__DATASET CONTENT__:
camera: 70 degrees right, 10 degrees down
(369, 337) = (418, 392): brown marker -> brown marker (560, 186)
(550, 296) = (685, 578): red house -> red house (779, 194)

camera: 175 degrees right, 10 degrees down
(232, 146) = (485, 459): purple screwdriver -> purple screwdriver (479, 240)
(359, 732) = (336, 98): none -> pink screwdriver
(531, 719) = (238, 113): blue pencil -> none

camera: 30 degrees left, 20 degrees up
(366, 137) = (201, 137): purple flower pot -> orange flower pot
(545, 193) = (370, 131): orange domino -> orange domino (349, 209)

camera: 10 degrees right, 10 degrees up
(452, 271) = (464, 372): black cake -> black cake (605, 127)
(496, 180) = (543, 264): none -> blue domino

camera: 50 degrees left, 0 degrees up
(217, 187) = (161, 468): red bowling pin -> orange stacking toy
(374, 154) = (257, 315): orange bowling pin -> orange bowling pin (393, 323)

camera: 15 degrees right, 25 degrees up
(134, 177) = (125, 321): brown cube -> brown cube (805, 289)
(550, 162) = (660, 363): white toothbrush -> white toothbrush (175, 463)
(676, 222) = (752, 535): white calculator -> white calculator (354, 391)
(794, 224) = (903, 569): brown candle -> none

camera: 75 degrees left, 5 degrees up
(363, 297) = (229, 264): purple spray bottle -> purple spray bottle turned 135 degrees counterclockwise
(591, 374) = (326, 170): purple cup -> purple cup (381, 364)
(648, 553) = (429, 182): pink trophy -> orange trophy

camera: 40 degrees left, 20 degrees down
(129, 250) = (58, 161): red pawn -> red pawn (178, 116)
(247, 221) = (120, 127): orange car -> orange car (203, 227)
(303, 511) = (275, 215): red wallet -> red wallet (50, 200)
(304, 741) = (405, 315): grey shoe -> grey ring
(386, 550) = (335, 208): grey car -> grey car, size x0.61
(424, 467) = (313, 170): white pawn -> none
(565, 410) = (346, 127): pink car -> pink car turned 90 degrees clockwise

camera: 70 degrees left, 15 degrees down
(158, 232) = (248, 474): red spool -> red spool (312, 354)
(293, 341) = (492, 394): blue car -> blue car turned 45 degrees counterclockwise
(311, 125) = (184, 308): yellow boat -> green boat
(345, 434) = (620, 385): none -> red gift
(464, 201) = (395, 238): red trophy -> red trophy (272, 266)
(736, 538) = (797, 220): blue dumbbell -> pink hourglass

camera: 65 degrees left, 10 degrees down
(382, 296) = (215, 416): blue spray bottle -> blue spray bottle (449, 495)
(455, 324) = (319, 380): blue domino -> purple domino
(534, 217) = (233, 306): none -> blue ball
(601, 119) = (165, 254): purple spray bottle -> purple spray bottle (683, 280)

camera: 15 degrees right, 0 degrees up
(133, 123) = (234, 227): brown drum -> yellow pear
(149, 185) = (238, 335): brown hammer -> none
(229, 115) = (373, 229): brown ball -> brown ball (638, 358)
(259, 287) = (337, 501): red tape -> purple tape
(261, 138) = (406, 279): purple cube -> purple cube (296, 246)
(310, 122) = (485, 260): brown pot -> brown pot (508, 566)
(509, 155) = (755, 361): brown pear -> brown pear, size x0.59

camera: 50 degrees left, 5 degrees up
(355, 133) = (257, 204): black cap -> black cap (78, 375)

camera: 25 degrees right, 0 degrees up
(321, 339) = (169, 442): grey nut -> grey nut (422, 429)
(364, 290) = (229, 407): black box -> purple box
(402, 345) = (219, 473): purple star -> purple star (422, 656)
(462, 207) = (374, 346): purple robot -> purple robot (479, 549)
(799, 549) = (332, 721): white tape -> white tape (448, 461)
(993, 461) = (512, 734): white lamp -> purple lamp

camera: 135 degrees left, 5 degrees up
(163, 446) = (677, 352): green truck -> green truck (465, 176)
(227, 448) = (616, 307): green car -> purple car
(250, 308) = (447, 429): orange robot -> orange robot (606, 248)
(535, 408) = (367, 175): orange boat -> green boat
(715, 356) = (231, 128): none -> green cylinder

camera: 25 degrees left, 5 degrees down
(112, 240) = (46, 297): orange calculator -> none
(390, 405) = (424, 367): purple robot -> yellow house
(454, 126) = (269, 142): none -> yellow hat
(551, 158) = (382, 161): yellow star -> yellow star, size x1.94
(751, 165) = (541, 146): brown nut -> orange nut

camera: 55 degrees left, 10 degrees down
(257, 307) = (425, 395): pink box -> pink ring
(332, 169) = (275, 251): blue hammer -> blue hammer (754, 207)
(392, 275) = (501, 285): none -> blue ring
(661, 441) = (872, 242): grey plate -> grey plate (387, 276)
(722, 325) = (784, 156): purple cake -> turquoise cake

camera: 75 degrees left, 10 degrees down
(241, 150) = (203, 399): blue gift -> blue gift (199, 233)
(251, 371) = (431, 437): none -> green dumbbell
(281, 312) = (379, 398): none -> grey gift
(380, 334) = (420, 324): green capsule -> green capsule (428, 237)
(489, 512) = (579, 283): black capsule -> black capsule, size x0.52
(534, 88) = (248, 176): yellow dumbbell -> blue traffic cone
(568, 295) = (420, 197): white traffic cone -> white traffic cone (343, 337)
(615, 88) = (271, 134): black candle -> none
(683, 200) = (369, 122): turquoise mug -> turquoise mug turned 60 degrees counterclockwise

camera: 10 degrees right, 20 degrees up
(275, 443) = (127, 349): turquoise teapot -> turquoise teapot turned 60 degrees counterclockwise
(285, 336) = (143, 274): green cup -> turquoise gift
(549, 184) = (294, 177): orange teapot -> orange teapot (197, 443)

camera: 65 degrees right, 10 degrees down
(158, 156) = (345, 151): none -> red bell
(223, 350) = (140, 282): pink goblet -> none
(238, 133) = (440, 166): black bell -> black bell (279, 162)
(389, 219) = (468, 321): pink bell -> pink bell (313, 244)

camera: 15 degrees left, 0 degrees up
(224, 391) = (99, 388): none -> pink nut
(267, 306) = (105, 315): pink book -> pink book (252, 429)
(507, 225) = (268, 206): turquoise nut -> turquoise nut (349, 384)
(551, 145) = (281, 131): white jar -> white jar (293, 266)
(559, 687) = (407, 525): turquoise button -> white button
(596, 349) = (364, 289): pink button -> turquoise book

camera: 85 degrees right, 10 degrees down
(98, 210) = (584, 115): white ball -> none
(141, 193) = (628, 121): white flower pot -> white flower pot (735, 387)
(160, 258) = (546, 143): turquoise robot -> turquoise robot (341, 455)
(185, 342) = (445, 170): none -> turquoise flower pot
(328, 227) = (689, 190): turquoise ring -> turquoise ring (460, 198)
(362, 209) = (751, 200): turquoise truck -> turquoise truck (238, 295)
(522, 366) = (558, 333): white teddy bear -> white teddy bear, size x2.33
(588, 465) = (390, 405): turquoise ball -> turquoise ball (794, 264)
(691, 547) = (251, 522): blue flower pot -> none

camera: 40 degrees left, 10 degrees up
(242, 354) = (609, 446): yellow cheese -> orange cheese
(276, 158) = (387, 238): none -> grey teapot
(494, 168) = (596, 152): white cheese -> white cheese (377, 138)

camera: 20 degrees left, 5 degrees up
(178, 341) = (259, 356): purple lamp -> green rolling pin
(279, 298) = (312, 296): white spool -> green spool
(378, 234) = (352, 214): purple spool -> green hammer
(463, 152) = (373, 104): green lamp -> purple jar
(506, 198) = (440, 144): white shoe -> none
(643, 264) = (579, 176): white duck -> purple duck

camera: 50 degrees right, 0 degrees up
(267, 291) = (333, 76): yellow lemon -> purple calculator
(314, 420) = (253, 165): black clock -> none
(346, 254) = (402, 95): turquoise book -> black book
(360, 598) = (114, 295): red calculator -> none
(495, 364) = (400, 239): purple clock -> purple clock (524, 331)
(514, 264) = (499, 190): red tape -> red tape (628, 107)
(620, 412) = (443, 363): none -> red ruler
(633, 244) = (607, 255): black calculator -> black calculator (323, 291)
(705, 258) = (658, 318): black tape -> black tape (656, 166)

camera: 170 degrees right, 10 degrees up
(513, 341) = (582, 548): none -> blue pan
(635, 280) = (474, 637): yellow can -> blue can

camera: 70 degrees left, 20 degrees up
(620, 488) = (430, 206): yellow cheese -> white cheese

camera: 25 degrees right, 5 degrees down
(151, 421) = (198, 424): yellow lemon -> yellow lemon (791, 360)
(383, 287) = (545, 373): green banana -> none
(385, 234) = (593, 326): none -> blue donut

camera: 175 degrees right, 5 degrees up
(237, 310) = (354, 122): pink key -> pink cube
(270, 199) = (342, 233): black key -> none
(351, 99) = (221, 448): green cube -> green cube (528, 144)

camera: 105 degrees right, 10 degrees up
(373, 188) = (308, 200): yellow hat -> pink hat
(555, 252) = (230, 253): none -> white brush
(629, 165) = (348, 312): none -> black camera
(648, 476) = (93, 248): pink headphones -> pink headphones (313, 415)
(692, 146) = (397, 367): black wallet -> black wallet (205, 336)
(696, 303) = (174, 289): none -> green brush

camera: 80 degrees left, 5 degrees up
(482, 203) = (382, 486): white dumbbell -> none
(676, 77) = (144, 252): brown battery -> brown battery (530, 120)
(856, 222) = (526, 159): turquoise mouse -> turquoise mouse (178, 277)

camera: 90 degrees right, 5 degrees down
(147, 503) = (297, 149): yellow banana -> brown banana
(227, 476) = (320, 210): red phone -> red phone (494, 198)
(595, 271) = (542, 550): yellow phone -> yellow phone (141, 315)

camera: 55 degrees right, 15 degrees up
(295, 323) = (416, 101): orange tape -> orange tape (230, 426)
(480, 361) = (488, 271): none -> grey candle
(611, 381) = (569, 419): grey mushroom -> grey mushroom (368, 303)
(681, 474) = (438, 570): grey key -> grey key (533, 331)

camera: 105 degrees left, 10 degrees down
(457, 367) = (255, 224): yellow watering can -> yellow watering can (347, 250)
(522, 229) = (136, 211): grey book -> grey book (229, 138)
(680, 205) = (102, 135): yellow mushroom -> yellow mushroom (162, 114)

__WORK INSTRUCTION__: Retype exactly, and only, the lines above from the one where "camera: 10 degrees right, 10 degrees up" occurs up to and including the one where "(129, 250) = (58, 161): red" occurs.

__EXERCISE SOLUTION__:
camera: 10 degrees right, 10 degrees up
(452, 271) = (464, 372): black cake -> black cake (605, 127)
(496, 180) = (543, 264): none -> blue domino

camera: 50 degrees left, 0 degrees up
(217, 187) = (161, 468): red bowling pin -> orange stacking toy
(374, 154) = (257, 315): orange bowling pin -> orange bowling pin (393, 323)

camera: 15 degrees right, 25 degrees up
(134, 177) = (125, 321): brown cube -> brown cube (805, 289)
(550, 162) = (660, 363): white toothbrush -> white toothbrush (175, 463)
(676, 222) = (752, 535): white calculator -> white calculator (354, 391)
(794, 224) = (903, 569): brown candle -> none

camera: 75 degrees left, 5 degrees up
(363, 297) = (229, 264): purple spray bottle -> purple spray bottle turned 135 degrees counterclockwise
(591, 374) = (326, 170): purple cup -> purple cup (381, 364)
(648, 553) = (429, 182): pink trophy -> orange trophy

camera: 40 degrees left, 20 degrees down
(129, 250) = (58, 161): red pawn -> red pawn (178, 116)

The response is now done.